Number of lines with "blue" in the listing: report it, and nothing else.
── INPUT DATA
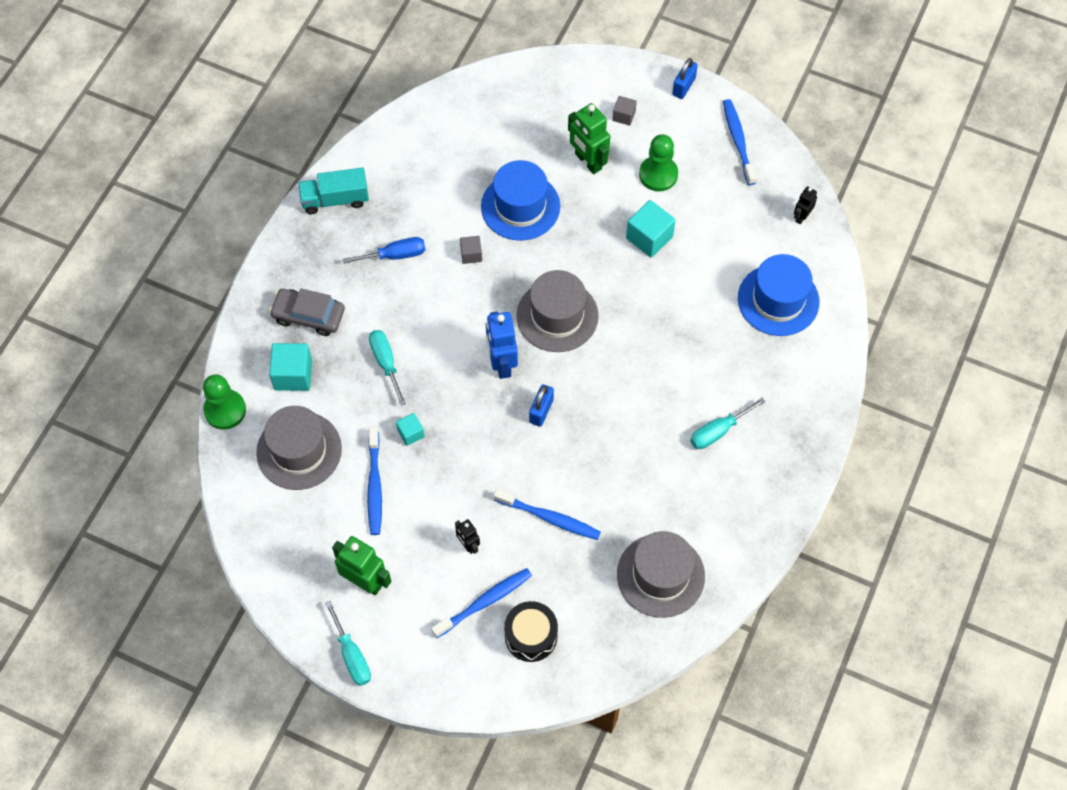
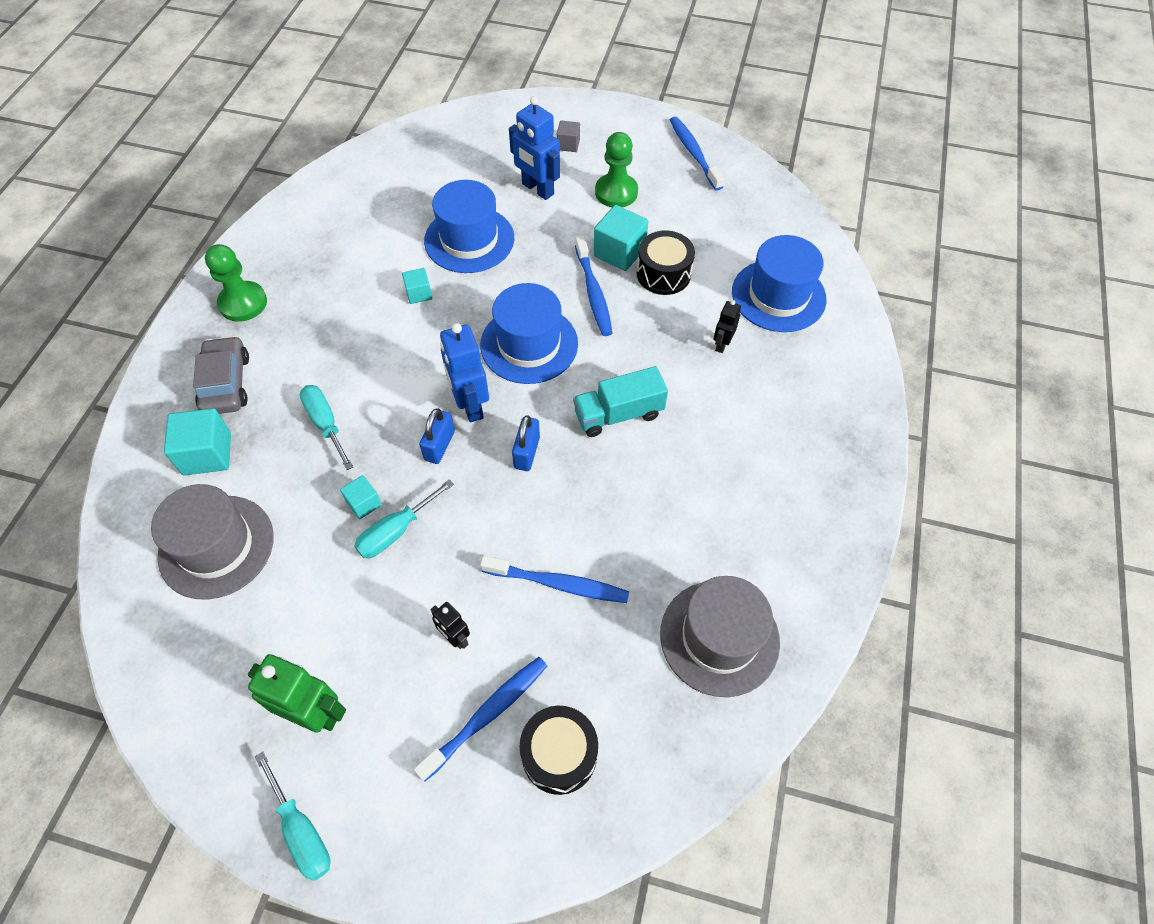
camera: 10 degrees left, 5 degrees down
(225, 410) = (116, 509): green pawn -> green pawn (243, 303)
(308, 316) = (226, 383): grey car -> grey car turned 75 degrees clockwise
(335, 199) = (255, 258): turquoise truck -> turquoise truck (618, 414)
(374, 486) = (320, 577): blue toothbrush -> blue toothbrush (593, 292)
(395, 255) = (329, 305): blue screwdriver -> none
(471, 254) = (419, 293): grey cube -> turquoise cube
(557, 316) = (529, 344): grey hat -> blue hat
(588, 161) = (537, 189): green robot -> blue robot
(683, 86) = (625, 113): blue padlock -> blue padlock (439, 445)
(683, 265) = (663, 274): none -> black drum
(718, 431) = (748, 446): turquoise screwdriver -> turquoise screwdriver (396, 531)
(801, 217) = (780, 213): black robot -> black robot (722, 344)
────
- _SOLUTION BELOW_
5